◆ Provided records:
================================

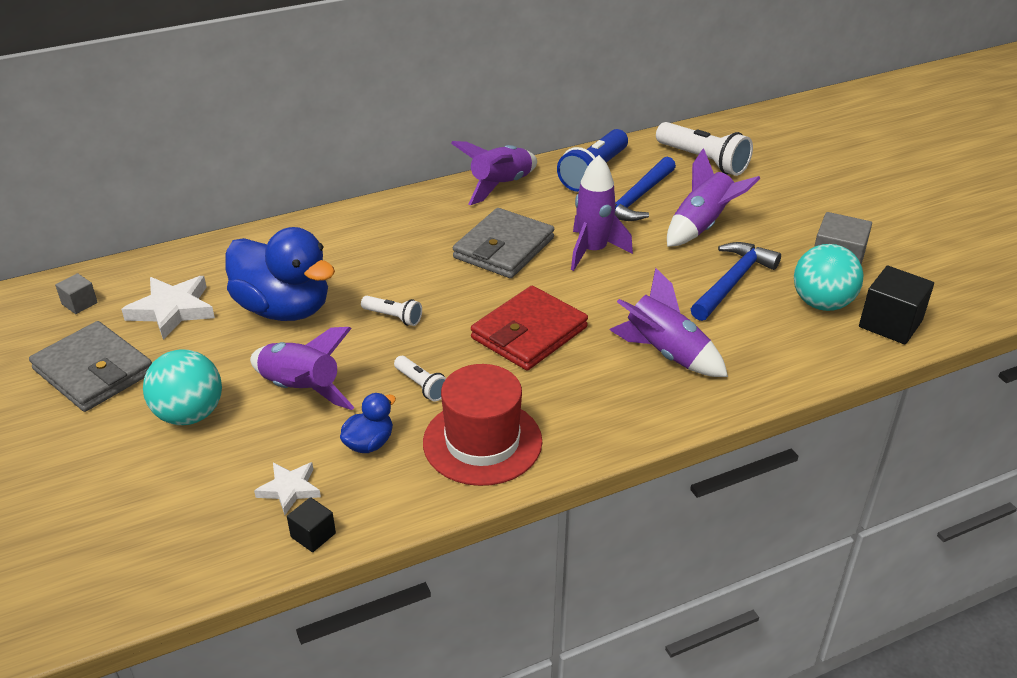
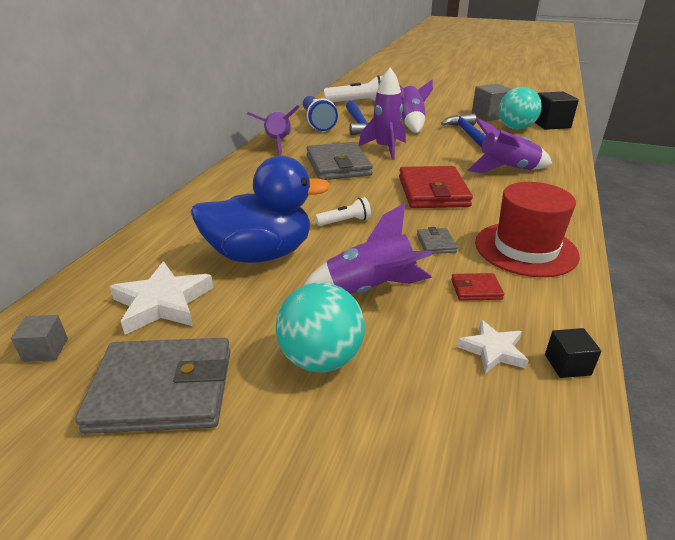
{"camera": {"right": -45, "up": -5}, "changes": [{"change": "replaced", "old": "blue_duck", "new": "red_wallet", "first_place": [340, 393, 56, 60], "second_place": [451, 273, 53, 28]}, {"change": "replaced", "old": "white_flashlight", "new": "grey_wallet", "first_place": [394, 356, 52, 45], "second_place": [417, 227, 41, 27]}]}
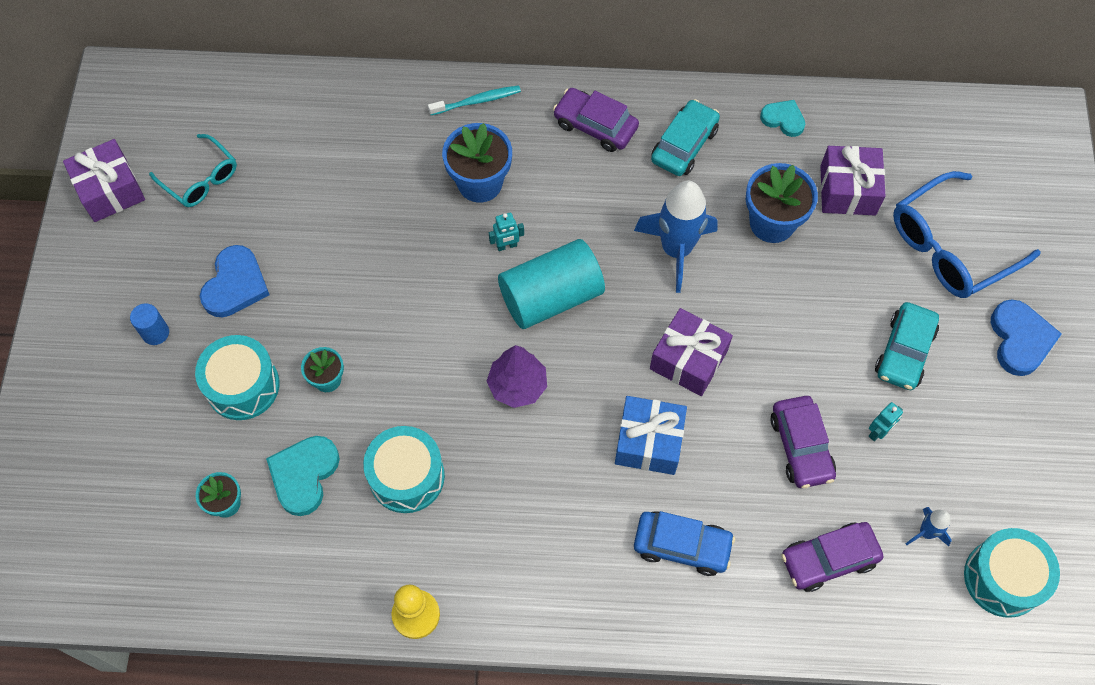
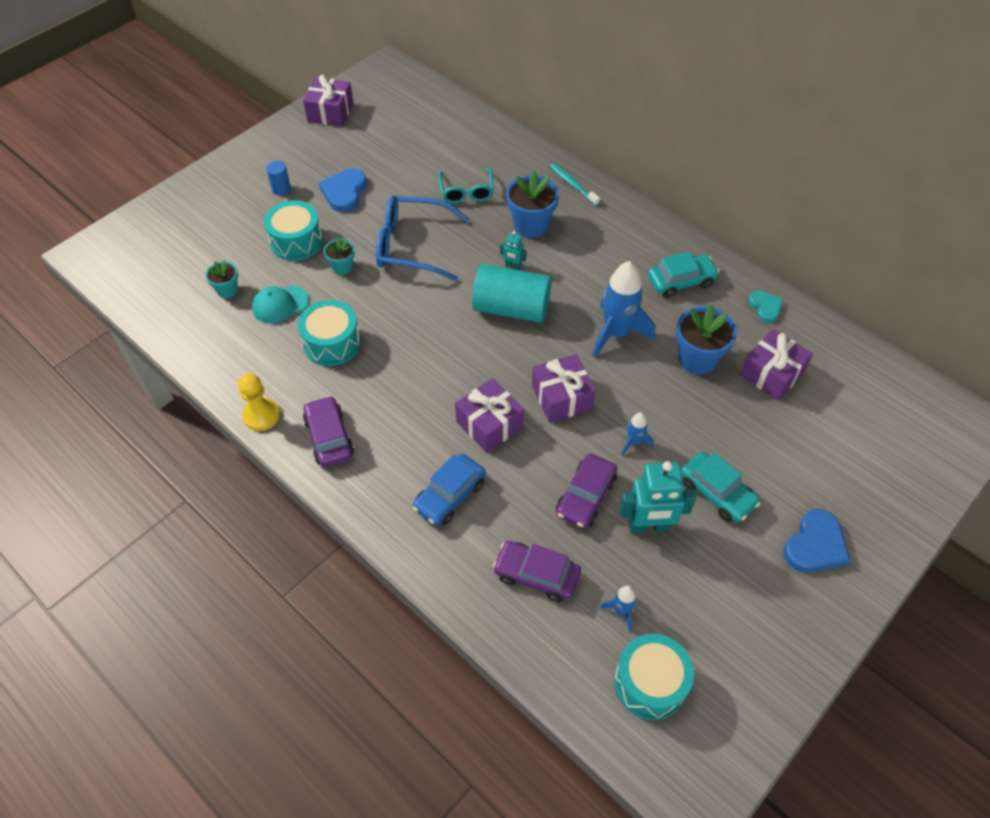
{"camera": {"right": 40, "up": -10}, "changes": [{"change": "moved", "old": "turquoise_glasses", "first_place": [149, 134, 88, 73], "second_place": [438, 168, 56, 35]}, {"change": "turned", "old": "blue_heart", "first_place": [200, 245, 70, 73], "second_place": [319, 169, 48, 43], "degrees": 135}, {"change": "replaced", "old": "turquoise_heart", "new": "turquoise_cap", "first_place": [266, 436, 74, 80], "second_place": [252, 285, 57, 39]}, {"change": "turned", "old": "turquoise_toothbrush", "first_place": [428, 85, 93, 30], "second_place": [550, 163, 50, 43], "degrees": -150}, {"change": "removed", "old": "purple_tree", "first_place": [487, 345, 60, 63]}, {"change": "moved", "old": "purple_car", "first_place": [553, 88, 86, 64], "second_place": [303, 396, 51, 71]}, {"change": "recoloured", "old": "blue_gift", "new": "purple_gift", "first_place": [615, 396, 72, 79], "second_place": [455, 378, 69, 75]}, {"change": "turned", "old": "blue_car", "first_place": [634, 511, 101, 65], "second_place": [412, 454, 74, 72], "degrees": 75}, {"change": "resized", "old": "turquoise_robot", "first_place": [869, 402, 34, 39], "second_place": [619, 461, 77, 72], "factor": 2.09}, {"change": "turned", "old": "turquoise_car", "first_place": [875, 302, 64, 88], "second_place": [681, 452, 79, 71], "degrees": -105}, {"change": "moved", "old": "blue_glasses", "first_place": [893, 171, 148, 127], "second_place": [376, 196, 94, 85]}, {"change": "added", "new": "blue_rocket", "second_place": [621, 412, 33, 44]}]}
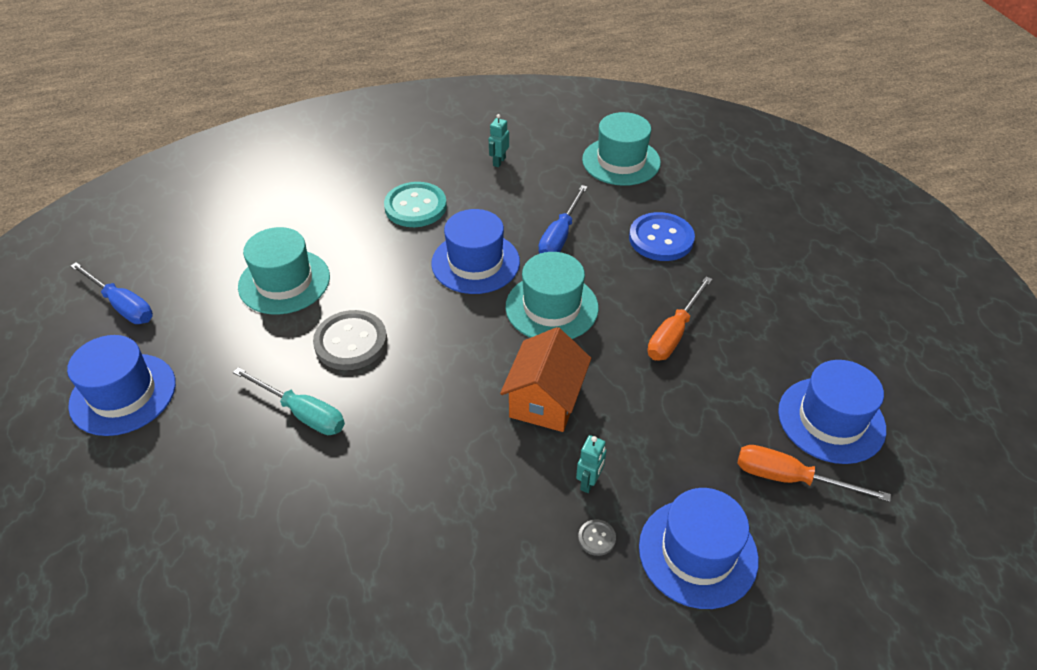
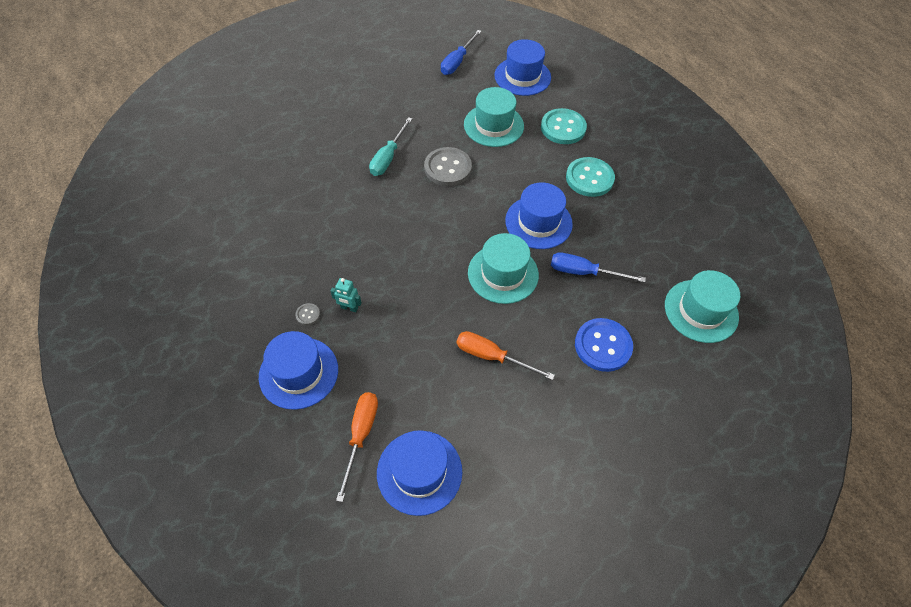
{"camera": {"right": 80, "up": 10}, "changes": [{"change": "moved", "old": "blue_hat", "first_place": [67, 335, 109, 101], "second_place": [494, 39, 57, 57]}, {"change": "removed", "old": "turquoise_robot", "first_place": [489, 114, 20, 53]}, {"change": "removed", "old": "orange_house", "first_place": [500, 327, 91, 105]}, {"change": "added", "new": "turquoise_button", "second_place": [541, 108, 46, 36]}]}
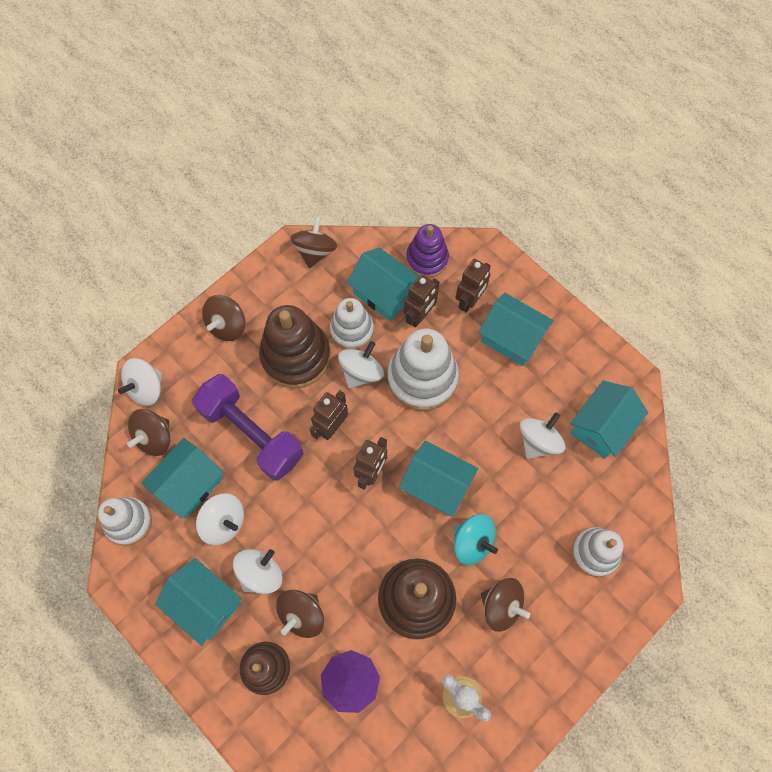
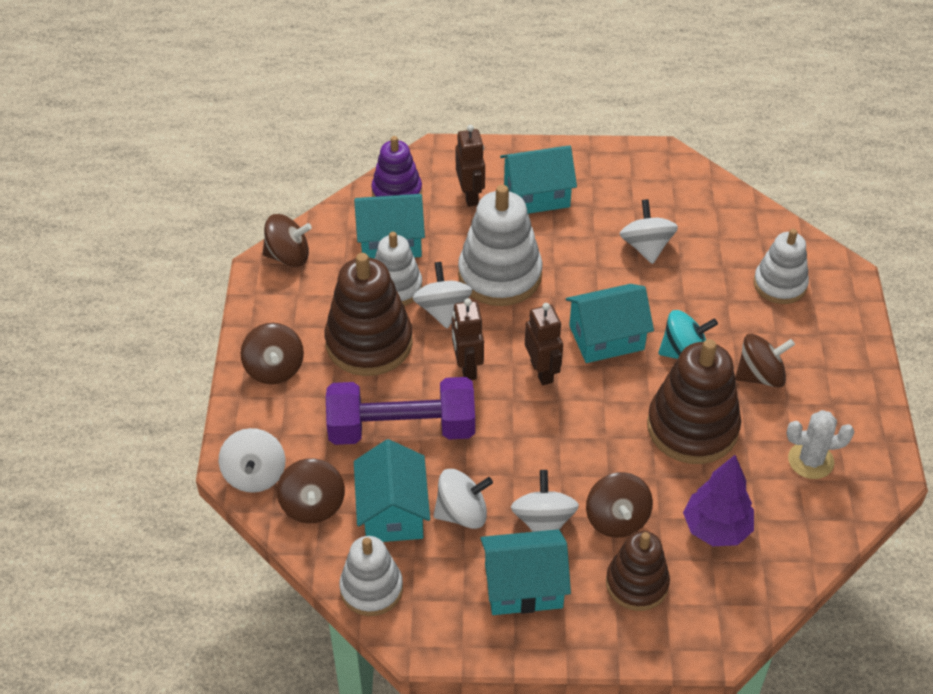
{"camera": {"right": -45, "up": -20}, "changes": [{"change": "turned", "old": "brown_spinning_top", "first_place": [290, 216, 47, 52], "second_place": [263, 214, 49, 53], "degrees": 120}, {"change": "removed", "old": "brown_robot", "first_place": [404, 274, 35, 53]}, {"change": "removed", "old": "turquoise_house", "first_place": [570, 380, 78, 79]}]}
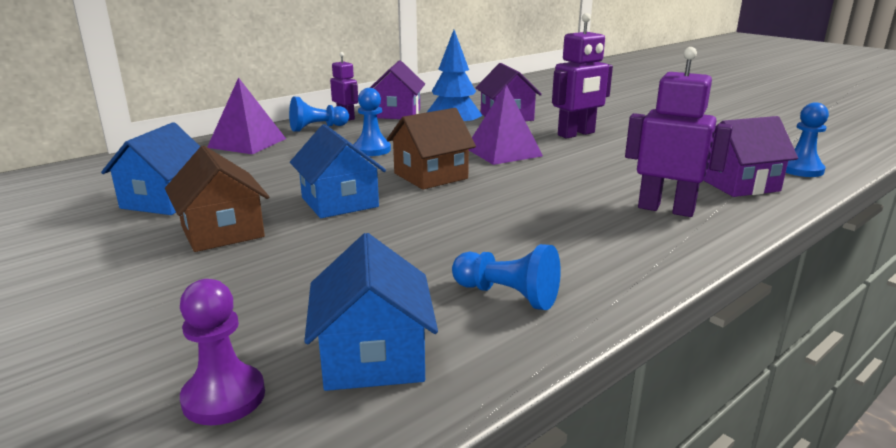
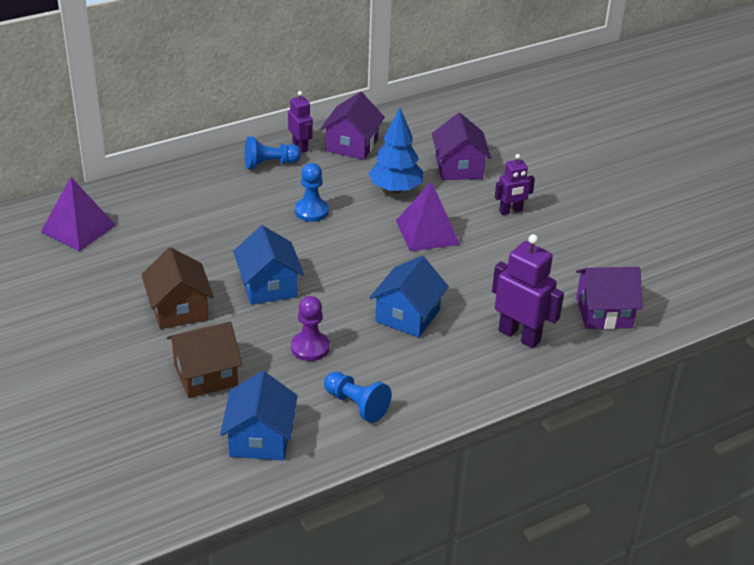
{"camera": {"right": 10, "up": 15}, "changes": [{"change": "moved", "old": "blue_house", "first_place": [101, 122, 99, 93], "second_place": [369, 256, 80, 82]}, {"change": "moved", "old": "purple_pawn", "first_place": [180, 279, 85, 146], "second_place": [291, 296, 39, 65]}, {"change": "moved", "old": "purple_pyramid", "first_place": [207, 77, 79, 77], "second_place": [41, 177, 75, 74]}, {"change": "moved", "old": "brown_house", "first_place": [386, 108, 90, 82], "second_place": [167, 322, 75, 76]}, {"change": "resized", "old": "purple_robot", "first_place": [552, 13, 61, 125], "second_place": [495, 154, 40, 61], "factor": 0.61}, {"change": "removed", "old": "blue_pawn", "first_place": [786, 102, 43, 75]}]}
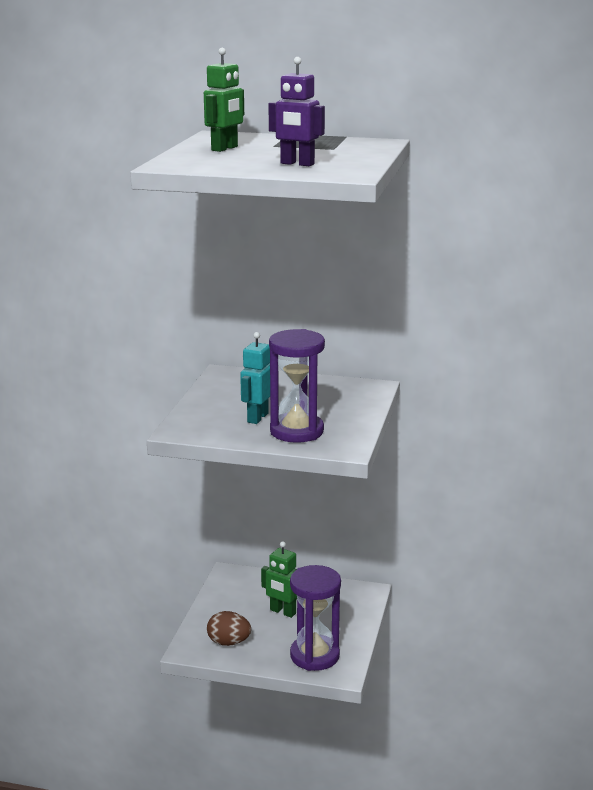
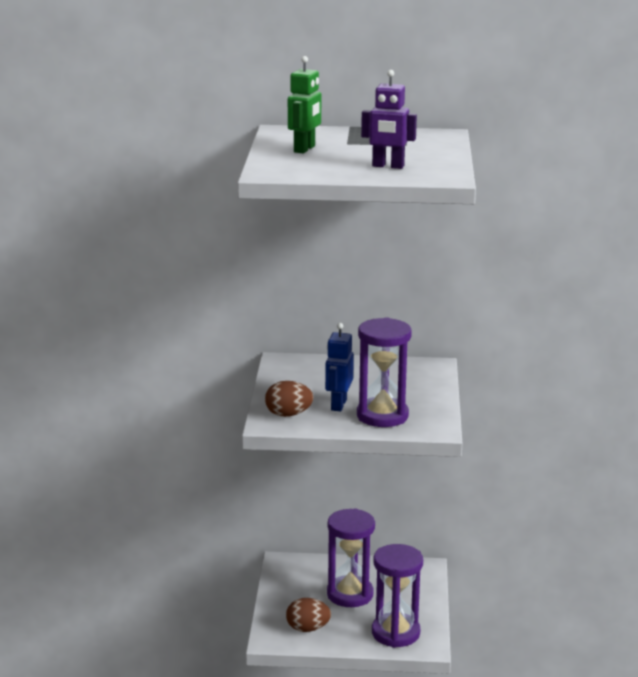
{"camera": {"right": -10, "up": 0}, "changes": [{"change": "recoloured", "old": "turquoise_robot", "new": "blue_robot", "first_place": [240, 332, 30, 92], "second_place": [325, 323, 29, 89]}, {"change": "replaced", "old": "green_robot", "new": "purple_hourglass", "first_place": [261, 541, 36, 77], "second_place": [327, 508, 48, 99]}, {"change": "added", "new": "brown_egg", "second_place": [265, 381, 48, 36]}]}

================================

◆ Task directions: Verbatim output of every entry above is required, though pictures are to be left out.

◆ Answer section:
{"camera": {"right": -45, "up": -5}, "changes": [{"change": "replaced", "old": "blue_duck", "new": "red_wallet", "first_place": [340, 393, 56, 60], "second_place": [451, 273, 53, 28]}, {"change": "replaced", "old": "white_flashlight", "new": "grey_wallet", "first_place": [394, 356, 52, 45], "second_place": [417, 227, 41, 27]}]}
{"camera": {"right": 40, "up": -10}, "changes": [{"change": "moved", "old": "turquoise_glasses", "first_place": [149, 134, 88, 73], "second_place": [438, 168, 56, 35]}, {"change": "turned", "old": "blue_heart", "first_place": [200, 245, 70, 73], "second_place": [319, 169, 48, 43], "degrees": 135}, {"change": "replaced", "old": "turquoise_heart", "new": "turquoise_cap", "first_place": [266, 436, 74, 80], "second_place": [252, 285, 57, 39]}, {"change": "turned", "old": "turquoise_toothbrush", "first_place": [428, 85, 93, 30], "second_place": [550, 163, 50, 43], "degrees": -150}, {"change": "removed", "old": "purple_tree", "first_place": [487, 345, 60, 63]}, {"change": "moved", "old": "purple_car", "first_place": [553, 88, 86, 64], "second_place": [303, 396, 51, 71]}, {"change": "recoloured", "old": "blue_gift", "new": "purple_gift", "first_place": [615, 396, 72, 79], "second_place": [455, 378, 69, 75]}, {"change": "turned", "old": "blue_car", "first_place": [634, 511, 101, 65], "second_place": [412, 454, 74, 72], "degrees": 75}, {"change": "resized", "old": "turquoise_robot", "first_place": [869, 402, 34, 39], "second_place": [619, 461, 77, 72], "factor": 2.09}, {"change": "turned", "old": "turquoise_car", "first_place": [875, 302, 64, 88], "second_place": [681, 452, 79, 71], "degrees": -105}, {"change": "moved", "old": "blue_glasses", "first_place": [893, 171, 148, 127], "second_place": [376, 196, 94, 85]}, {"change": "added", "new": "blue_rocket", "second_place": [621, 412, 33, 44]}]}
{"camera": {"right": 80, "up": 10}, "changes": [{"change": "moved", "old": "blue_hat", "first_place": [67, 335, 109, 101], "second_place": [494, 39, 57, 57]}, {"change": "removed", "old": "turquoise_robot", "first_place": [489, 114, 20, 53]}, {"change": "removed", "old": "orange_house", "first_place": [500, 327, 91, 105]}, {"change": "added", "new": "turquoise_button", "second_place": [541, 108, 46, 36]}]}
{"camera": {"right": -45, "up": -20}, "changes": [{"change": "turned", "old": "brown_spinning_top", "first_place": [290, 216, 47, 52], "second_place": [263, 214, 49, 53], "degrees": 120}, {"change": "removed", "old": "brown_robot", "first_place": [404, 274, 35, 53]}, {"change": "removed", "old": "turquoise_house", "first_place": [570, 380, 78, 79]}]}
{"camera": {"right": 10, "up": 15}, "changes": [{"change": "moved", "old": "blue_house", "first_place": [101, 122, 99, 93], "second_place": [369, 256, 80, 82]}, {"change": "moved", "old": "purple_pawn", "first_place": [180, 279, 85, 146], "second_place": [291, 296, 39, 65]}, {"change": "moved", "old": "purple_pyramid", "first_place": [207, 77, 79, 77], "second_place": [41, 177, 75, 74]}, {"change": "moved", "old": "brown_house", "first_place": [386, 108, 90, 82], "second_place": [167, 322, 75, 76]}, {"change": "resized", "old": "purple_robot", "first_place": [552, 13, 61, 125], "second_place": [495, 154, 40, 61], "factor": 0.61}, {"change": "removed", "old": "blue_pawn", "first_place": [786, 102, 43, 75]}]}
{"camera": {"right": -10, "up": 0}, "changes": [{"change": "recoloured", "old": "turquoise_robot", "new": "blue_robot", "first_place": [240, 332, 30, 92], "second_place": [325, 323, 29, 89]}, {"change": "replaced", "old": "green_robot", "new": "purple_hourglass", "first_place": [261, 541, 36, 77], "second_place": [327, 508, 48, 99]}, {"change": "added", "new": "brown_egg", "second_place": [265, 381, 48, 36]}]}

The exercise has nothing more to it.